**Work to do**
Treat the line containing "Is there 'adipose" as the first line and the final line of the material below as the last; reproduce that range exactly.

**Entries**
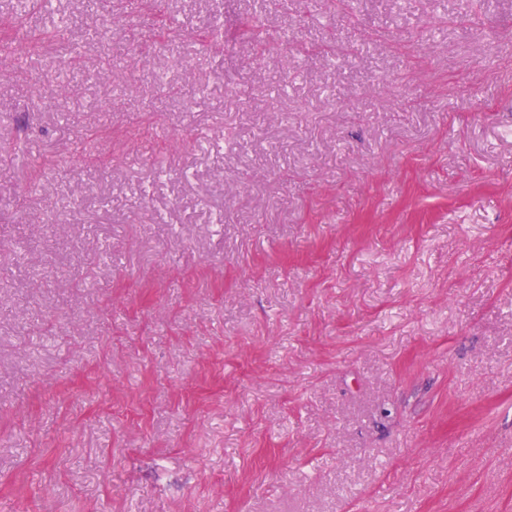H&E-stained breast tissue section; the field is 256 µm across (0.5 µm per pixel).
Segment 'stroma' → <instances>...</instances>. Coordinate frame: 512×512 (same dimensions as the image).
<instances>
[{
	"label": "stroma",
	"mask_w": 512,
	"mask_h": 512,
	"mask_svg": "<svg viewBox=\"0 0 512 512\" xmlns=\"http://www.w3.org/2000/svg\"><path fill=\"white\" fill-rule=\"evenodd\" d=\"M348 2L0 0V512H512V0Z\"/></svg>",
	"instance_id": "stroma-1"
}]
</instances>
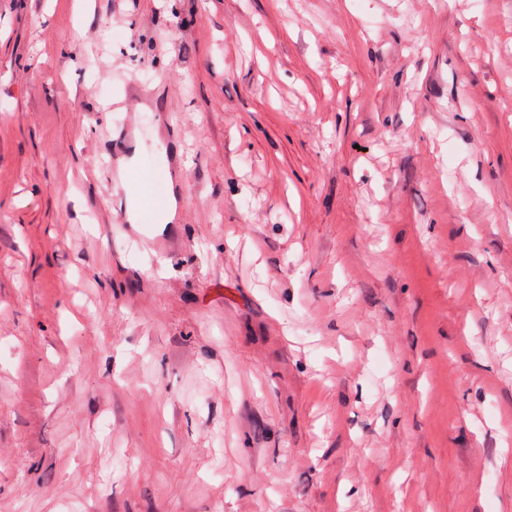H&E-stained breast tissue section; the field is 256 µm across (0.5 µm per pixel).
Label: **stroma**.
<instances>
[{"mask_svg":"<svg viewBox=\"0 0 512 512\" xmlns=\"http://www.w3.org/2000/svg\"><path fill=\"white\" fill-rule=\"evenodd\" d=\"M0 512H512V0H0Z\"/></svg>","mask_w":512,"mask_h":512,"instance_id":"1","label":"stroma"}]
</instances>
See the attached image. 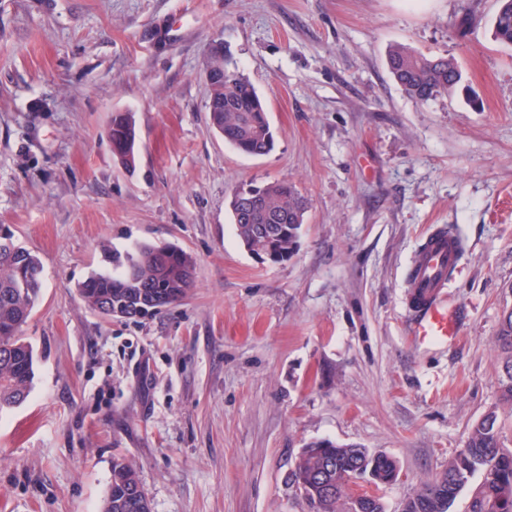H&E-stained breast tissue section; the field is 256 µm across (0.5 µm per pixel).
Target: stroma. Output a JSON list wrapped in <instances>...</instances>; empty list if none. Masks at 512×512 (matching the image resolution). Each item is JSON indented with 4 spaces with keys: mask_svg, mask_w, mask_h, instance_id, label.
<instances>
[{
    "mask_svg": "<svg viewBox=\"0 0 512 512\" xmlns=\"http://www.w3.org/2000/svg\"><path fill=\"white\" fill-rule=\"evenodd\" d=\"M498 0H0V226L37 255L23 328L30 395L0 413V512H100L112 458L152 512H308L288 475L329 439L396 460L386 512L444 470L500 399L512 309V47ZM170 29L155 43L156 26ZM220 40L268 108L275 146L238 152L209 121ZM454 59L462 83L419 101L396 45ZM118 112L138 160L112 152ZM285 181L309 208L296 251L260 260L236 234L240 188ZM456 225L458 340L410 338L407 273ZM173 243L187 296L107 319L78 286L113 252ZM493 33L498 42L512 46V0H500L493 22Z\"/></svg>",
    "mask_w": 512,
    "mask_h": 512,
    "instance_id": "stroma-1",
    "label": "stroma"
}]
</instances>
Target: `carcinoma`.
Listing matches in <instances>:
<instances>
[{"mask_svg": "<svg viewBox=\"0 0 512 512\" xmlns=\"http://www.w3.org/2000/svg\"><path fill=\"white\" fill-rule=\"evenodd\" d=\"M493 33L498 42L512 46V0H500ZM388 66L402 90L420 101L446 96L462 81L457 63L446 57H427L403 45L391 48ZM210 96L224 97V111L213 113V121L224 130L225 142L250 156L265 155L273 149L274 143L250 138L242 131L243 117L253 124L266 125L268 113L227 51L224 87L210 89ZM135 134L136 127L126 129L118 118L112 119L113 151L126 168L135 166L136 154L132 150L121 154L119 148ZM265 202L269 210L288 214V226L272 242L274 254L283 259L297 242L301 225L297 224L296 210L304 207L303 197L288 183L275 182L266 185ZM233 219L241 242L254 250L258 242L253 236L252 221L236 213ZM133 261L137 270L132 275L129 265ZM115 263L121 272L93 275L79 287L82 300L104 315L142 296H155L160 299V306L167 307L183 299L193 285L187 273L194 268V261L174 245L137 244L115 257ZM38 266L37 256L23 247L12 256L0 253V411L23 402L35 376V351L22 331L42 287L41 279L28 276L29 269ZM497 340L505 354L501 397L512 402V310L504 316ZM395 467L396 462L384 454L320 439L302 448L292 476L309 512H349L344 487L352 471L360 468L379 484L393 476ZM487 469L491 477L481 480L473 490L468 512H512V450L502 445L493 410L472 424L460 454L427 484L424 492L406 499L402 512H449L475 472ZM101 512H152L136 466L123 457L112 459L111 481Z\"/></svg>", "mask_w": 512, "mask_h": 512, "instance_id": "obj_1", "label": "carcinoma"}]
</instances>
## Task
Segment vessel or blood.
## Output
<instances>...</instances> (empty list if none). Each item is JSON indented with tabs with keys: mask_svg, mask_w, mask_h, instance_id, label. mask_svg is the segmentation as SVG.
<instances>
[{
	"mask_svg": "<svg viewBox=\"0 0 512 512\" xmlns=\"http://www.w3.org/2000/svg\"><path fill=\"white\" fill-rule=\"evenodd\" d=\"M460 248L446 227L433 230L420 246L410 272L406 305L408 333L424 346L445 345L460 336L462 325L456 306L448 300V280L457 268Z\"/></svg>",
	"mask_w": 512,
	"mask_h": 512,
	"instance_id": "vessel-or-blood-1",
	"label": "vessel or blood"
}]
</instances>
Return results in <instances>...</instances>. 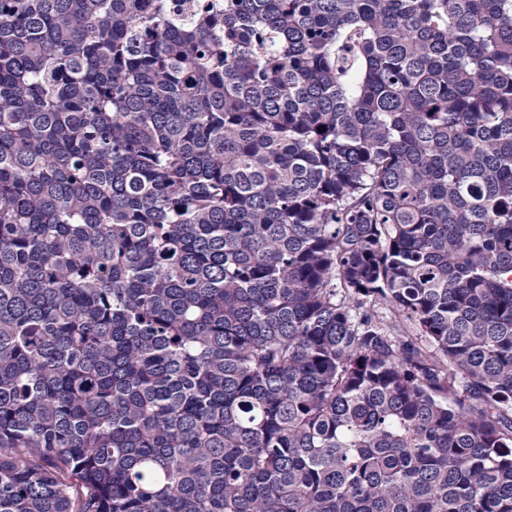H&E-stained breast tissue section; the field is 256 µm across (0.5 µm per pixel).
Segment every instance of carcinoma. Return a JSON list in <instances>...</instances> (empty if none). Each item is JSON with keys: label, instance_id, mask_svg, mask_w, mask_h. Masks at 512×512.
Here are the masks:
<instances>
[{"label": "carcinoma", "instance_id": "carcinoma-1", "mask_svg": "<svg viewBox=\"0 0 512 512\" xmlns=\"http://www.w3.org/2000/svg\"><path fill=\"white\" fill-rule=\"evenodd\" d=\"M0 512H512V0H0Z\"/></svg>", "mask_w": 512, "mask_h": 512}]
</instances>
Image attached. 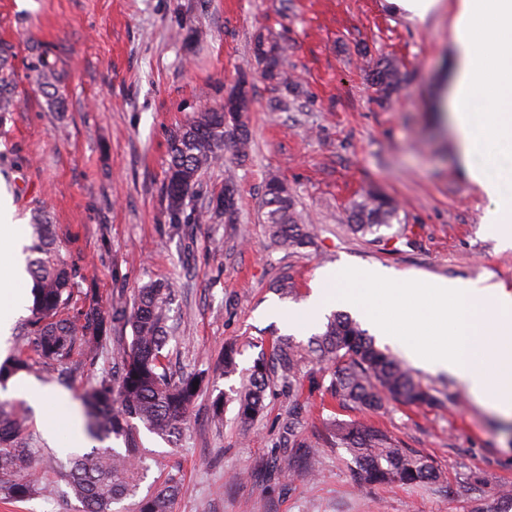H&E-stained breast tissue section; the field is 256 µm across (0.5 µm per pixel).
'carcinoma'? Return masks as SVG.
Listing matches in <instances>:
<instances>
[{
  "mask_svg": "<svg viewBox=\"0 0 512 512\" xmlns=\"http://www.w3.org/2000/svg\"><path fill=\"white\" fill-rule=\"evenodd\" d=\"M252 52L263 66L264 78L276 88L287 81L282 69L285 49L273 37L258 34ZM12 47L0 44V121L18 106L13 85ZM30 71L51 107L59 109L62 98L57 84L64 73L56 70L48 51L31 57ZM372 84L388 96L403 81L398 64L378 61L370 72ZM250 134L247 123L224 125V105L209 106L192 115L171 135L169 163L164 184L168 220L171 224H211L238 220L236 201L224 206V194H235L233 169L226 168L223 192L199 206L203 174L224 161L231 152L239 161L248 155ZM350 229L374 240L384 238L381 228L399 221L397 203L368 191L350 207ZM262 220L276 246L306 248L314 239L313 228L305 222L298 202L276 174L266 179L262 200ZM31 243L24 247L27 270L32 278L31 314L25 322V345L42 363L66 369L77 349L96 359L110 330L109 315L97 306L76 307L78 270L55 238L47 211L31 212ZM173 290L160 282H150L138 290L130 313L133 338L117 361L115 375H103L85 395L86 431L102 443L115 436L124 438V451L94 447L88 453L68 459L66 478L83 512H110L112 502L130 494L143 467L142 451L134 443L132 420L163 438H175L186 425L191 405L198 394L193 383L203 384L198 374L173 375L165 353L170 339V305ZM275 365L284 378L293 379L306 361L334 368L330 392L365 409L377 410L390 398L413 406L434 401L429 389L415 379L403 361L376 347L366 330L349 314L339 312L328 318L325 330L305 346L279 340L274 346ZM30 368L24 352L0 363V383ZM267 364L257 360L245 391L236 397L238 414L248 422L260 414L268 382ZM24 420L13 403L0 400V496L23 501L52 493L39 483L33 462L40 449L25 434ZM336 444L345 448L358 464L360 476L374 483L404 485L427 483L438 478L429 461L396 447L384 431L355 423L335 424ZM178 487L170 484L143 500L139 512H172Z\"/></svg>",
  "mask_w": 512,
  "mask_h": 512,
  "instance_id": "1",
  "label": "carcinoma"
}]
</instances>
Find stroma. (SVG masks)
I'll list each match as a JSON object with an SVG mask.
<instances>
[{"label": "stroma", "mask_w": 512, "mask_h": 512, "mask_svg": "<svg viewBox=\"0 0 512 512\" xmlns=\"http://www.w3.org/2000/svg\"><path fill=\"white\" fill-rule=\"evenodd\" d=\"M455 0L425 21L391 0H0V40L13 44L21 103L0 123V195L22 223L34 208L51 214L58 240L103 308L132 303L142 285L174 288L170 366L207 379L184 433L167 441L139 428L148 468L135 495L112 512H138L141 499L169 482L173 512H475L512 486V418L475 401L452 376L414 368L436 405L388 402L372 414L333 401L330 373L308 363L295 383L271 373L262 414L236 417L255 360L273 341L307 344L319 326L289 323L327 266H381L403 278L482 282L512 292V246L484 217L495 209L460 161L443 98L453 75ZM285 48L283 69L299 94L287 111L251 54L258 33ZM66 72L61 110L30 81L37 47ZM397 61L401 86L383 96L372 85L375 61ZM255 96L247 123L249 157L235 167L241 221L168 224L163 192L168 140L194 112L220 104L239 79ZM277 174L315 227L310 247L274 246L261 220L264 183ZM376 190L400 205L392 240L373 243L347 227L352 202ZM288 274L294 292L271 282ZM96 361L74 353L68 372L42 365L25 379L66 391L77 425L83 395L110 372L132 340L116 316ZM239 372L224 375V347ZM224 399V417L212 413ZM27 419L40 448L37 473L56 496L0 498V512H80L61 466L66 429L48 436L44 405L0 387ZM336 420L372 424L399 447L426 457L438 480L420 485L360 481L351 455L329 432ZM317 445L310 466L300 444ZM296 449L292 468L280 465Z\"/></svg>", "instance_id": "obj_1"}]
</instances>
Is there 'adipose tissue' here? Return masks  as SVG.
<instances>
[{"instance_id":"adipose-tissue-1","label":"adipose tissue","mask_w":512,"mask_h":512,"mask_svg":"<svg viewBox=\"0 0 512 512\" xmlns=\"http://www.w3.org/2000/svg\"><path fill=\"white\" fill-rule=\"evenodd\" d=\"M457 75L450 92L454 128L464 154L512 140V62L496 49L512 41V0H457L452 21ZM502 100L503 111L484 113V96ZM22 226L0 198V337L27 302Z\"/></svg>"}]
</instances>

**Exercise response**
Is there 'adipose tissue' here? Return masks  as SVG.
<instances>
[{"instance_id":"adipose-tissue-1","label":"adipose tissue","mask_w":512,"mask_h":512,"mask_svg":"<svg viewBox=\"0 0 512 512\" xmlns=\"http://www.w3.org/2000/svg\"><path fill=\"white\" fill-rule=\"evenodd\" d=\"M457 75L450 92L454 128L464 154L512 140V62L496 49L512 41V0H457L452 21ZM502 100L503 111L484 113V96ZM22 226L0 198V337L27 302Z\"/></svg>"}]
</instances>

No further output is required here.